**Task brief**
Only the lines from the one with "black eraser: 7 -> 8" through the last belong in the output; print them exactly as given below.
(Input data begins)
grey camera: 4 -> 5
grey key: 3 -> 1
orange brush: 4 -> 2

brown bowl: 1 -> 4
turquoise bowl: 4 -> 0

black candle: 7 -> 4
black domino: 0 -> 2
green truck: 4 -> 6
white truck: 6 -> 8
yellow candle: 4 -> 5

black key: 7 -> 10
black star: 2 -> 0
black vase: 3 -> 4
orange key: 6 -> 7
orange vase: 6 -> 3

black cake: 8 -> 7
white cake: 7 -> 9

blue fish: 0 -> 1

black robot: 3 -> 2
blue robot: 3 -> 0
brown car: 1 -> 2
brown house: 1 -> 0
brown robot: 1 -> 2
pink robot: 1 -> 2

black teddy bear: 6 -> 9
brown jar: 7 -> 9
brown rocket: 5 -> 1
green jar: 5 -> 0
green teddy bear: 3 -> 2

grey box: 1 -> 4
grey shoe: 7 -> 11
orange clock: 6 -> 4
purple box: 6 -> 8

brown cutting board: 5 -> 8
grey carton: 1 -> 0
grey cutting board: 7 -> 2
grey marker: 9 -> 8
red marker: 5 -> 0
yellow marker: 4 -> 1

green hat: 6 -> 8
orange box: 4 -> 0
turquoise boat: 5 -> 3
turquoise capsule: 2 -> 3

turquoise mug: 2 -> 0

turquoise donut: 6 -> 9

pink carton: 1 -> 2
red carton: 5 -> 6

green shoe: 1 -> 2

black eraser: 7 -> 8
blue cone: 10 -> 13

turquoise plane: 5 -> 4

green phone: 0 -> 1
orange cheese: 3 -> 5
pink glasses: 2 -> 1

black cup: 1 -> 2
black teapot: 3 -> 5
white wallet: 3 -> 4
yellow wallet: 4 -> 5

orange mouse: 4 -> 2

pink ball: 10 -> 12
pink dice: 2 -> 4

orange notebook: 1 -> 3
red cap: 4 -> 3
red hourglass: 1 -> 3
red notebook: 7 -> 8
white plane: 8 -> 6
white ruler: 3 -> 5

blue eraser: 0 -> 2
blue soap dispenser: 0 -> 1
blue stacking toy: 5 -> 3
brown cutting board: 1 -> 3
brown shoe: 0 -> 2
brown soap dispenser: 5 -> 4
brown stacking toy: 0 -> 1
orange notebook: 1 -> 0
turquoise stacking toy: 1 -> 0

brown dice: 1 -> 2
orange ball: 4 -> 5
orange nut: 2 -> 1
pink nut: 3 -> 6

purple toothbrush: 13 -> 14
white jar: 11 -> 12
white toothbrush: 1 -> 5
(Input data ends)
**Task response**
black eraser: 7 -> 8
blue cone: 10 -> 13

turquoise plane: 5 -> 4

green phone: 0 -> 1
orange cheese: 3 -> 5
pink glasses: 2 -> 1

black cup: 1 -> 2
black teapot: 3 -> 5
white wallet: 3 -> 4
yellow wallet: 4 -> 5

orange mouse: 4 -> 2

pink ball: 10 -> 12
pink dice: 2 -> 4

orange notebook: 1 -> 3
red cap: 4 -> 3
red hourglass: 1 -> 3
red notebook: 7 -> 8
white plane: 8 -> 6
white ruler: 3 -> 5

blue eraser: 0 -> 2
blue soap dispenser: 0 -> 1
blue stacking toy: 5 -> 3
brown cutting board: 1 -> 3
brown shoe: 0 -> 2
brown soap dispenser: 5 -> 4
brown stacking toy: 0 -> 1
orange notebook: 1 -> 0
turquoise stacking toy: 1 -> 0

brown dice: 1 -> 2
orange ball: 4 -> 5
orange nut: 2 -> 1
pink nut: 3 -> 6

purple toothbrush: 13 -> 14
white jar: 11 -> 12
white toothbrush: 1 -> 5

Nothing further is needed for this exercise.